Top of SUPPLIED ENTRIES

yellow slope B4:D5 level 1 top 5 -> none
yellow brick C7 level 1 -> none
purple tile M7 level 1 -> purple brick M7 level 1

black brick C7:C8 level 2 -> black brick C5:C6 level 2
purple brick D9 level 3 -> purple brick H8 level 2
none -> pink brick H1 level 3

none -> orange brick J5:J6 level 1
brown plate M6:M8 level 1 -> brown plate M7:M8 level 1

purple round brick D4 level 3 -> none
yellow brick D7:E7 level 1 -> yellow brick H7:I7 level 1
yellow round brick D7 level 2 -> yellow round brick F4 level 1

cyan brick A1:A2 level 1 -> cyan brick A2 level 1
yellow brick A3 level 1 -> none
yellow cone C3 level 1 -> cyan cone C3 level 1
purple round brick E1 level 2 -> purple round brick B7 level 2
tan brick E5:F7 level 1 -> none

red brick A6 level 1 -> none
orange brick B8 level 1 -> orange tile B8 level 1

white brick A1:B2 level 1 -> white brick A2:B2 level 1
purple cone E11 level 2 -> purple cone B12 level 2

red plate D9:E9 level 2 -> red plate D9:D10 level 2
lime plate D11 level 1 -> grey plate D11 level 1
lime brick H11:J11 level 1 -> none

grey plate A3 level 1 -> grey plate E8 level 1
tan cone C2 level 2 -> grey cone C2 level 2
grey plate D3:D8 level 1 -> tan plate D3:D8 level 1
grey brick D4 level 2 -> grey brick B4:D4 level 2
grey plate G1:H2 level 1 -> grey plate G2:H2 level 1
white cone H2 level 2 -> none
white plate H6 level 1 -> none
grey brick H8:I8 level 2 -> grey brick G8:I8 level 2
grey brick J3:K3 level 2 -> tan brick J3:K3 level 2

Bottom of SUPPLIED ENTRIES

• EXERCISE:
Write out the records exactly, starting at the first line and stopping after the line that contains "red plate D9:E9".

• EXERCISE RESULT:
yellow slope B4:D5 level 1 top 5 -> none
yellow brick C7 level 1 -> none
purple tile M7 level 1 -> purple brick M7 level 1

black brick C7:C8 level 2 -> black brick C5:C6 level 2
purple brick D9 level 3 -> purple brick H8 level 2
none -> pink brick H1 level 3

none -> orange brick J5:J6 level 1
brown plate M6:M8 level 1 -> brown plate M7:M8 level 1

purple round brick D4 level 3 -> none
yellow brick D7:E7 level 1 -> yellow brick H7:I7 level 1
yellow round brick D7 level 2 -> yellow round brick F4 level 1

cyan brick A1:A2 level 1 -> cyan brick A2 level 1
yellow brick A3 level 1 -> none
yellow cone C3 level 1 -> cyan cone C3 level 1
purple round brick E1 level 2 -> purple round brick B7 level 2
tan brick E5:F7 level 1 -> none

red brick A6 level 1 -> none
orange brick B8 level 1 -> orange tile B8 level 1

white brick A1:B2 level 1 -> white brick A2:B2 level 1
purple cone E11 level 2 -> purple cone B12 level 2

red plate D9:E9 level 2 -> red plate D9:D10 level 2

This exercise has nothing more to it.